Only one stretch of the listing below is wanted. Begin at the line that has "camera: 125 degrees right, 10 degrees down", stop after the line that has "(568, 271) = (243, 246): pink", and repeat every line in between exactly.

#### [Source information]
════════

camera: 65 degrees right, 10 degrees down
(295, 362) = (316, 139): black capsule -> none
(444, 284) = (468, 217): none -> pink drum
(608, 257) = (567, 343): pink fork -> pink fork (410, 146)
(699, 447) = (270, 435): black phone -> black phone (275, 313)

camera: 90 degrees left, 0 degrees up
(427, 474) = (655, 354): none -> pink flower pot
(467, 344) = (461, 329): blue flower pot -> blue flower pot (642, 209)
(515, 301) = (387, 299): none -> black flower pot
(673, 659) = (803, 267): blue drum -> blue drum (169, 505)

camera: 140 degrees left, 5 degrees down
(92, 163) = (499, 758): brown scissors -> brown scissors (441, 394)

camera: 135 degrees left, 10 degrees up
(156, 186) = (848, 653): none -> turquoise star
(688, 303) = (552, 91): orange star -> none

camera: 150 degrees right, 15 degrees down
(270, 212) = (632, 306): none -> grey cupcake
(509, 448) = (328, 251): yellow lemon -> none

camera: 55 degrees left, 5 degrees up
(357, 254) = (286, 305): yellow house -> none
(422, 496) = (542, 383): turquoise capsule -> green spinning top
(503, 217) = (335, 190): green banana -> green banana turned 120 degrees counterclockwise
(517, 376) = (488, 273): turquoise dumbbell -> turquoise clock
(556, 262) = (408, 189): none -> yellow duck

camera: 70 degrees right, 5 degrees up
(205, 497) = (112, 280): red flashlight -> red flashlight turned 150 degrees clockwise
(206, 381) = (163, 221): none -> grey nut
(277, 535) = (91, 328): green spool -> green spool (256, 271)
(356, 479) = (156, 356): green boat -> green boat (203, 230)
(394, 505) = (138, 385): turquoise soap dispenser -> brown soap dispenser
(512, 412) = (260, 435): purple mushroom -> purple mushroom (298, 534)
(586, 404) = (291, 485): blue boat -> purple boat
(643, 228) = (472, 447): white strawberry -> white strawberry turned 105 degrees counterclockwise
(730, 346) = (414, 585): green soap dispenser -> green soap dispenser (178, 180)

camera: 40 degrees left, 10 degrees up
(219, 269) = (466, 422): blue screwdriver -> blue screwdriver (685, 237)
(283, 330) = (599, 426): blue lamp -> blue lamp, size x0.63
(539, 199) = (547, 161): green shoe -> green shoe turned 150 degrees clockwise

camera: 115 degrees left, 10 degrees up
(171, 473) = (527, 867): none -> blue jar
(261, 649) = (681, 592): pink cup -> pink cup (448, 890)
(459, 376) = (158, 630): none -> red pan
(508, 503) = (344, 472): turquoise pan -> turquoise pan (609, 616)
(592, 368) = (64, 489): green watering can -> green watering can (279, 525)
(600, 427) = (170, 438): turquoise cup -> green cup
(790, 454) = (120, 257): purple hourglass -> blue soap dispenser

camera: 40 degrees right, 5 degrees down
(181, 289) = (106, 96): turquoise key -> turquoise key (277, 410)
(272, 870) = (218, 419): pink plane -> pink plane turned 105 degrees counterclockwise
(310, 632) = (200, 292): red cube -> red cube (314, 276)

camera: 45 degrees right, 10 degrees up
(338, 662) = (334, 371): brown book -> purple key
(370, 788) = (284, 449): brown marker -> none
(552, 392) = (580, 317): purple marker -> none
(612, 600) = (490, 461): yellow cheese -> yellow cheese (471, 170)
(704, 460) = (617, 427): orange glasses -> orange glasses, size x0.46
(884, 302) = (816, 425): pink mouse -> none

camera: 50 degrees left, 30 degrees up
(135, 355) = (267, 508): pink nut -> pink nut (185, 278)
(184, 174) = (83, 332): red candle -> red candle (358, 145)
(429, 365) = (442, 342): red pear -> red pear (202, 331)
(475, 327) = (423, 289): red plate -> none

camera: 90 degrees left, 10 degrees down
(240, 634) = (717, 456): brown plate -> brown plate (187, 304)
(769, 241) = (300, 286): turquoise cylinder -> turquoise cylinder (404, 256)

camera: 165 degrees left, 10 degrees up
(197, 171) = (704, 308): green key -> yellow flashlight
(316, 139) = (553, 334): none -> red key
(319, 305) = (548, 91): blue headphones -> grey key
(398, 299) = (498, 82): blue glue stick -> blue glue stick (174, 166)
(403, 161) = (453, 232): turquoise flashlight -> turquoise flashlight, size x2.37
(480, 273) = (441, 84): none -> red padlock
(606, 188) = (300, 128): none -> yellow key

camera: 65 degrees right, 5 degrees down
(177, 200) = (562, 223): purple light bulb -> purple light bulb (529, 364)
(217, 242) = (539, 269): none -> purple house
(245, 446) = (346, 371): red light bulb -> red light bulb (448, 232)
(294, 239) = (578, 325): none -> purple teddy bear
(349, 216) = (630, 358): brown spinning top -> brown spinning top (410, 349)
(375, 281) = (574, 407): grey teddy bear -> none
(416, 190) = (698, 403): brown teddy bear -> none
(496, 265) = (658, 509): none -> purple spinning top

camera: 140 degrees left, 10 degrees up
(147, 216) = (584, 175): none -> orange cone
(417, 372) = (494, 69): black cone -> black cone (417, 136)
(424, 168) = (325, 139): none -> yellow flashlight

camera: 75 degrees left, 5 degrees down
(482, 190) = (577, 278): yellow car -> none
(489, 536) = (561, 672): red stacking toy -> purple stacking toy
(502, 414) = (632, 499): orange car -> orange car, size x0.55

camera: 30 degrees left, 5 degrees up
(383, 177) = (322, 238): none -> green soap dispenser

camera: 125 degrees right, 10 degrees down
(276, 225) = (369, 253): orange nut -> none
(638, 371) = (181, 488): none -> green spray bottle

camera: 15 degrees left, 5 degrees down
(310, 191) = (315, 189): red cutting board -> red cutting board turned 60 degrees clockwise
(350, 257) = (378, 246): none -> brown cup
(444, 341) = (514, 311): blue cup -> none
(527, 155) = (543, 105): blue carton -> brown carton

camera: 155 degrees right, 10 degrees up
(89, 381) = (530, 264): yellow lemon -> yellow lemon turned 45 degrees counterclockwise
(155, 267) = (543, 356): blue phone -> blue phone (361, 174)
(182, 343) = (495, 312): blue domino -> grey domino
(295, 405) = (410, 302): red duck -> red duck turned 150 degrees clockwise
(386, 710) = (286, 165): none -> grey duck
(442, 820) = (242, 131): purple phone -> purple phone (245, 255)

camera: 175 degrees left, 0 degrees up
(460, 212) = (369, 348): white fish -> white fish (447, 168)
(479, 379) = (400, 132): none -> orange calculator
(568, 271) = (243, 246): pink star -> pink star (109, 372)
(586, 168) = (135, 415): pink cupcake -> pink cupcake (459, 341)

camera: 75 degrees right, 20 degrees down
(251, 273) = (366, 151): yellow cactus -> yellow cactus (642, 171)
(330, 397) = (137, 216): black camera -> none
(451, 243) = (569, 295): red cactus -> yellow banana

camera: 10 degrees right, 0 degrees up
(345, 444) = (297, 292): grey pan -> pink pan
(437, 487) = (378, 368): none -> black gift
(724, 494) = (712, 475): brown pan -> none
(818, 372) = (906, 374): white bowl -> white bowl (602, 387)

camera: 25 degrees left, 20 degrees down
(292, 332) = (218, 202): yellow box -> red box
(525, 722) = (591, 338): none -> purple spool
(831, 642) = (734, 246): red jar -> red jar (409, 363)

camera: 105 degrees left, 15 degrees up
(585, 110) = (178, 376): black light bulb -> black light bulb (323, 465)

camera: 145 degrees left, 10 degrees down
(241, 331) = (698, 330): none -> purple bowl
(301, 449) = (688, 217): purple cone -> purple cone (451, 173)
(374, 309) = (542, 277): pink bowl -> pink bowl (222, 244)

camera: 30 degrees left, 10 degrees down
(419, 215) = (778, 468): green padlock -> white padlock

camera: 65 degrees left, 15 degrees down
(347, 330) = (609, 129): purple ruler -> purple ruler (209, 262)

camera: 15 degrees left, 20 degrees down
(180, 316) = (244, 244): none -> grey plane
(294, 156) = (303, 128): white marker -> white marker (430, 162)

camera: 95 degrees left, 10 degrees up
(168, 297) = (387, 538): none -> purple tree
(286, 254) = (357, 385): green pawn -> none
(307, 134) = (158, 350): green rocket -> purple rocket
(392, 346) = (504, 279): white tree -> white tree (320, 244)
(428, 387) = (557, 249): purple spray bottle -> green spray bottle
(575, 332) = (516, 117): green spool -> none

════════

#### [Response]
camera: 125 degrees right, 10 degrees down
(276, 225) = (369, 253): orange nut -> none
(638, 371) = (181, 488): none -> green spray bottle

camera: 15 degrees left, 5 degrees down
(310, 191) = (315, 189): red cutting board -> red cutting board turned 60 degrees clockwise
(350, 257) = (378, 246): none -> brown cup
(444, 341) = (514, 311): blue cup -> none
(527, 155) = (543, 105): blue carton -> brown carton

camera: 155 degrees right, 10 degrees up
(89, 381) = (530, 264): yellow lemon -> yellow lemon turned 45 degrees counterclockwise
(155, 267) = (543, 356): blue phone -> blue phone (361, 174)
(182, 343) = (495, 312): blue domino -> grey domino
(295, 405) = (410, 302): red duck -> red duck turned 150 degrees clockwise
(386, 710) = (286, 165): none -> grey duck
(442, 820) = (242, 131): purple phone -> purple phone (245, 255)

camera: 175 degrees left, 0 degrees up
(460, 212) = (369, 348): white fish -> white fish (447, 168)
(479, 379) = (400, 132): none -> orange calculator
(568, 271) = (243, 246): pink star -> pink star (109, 372)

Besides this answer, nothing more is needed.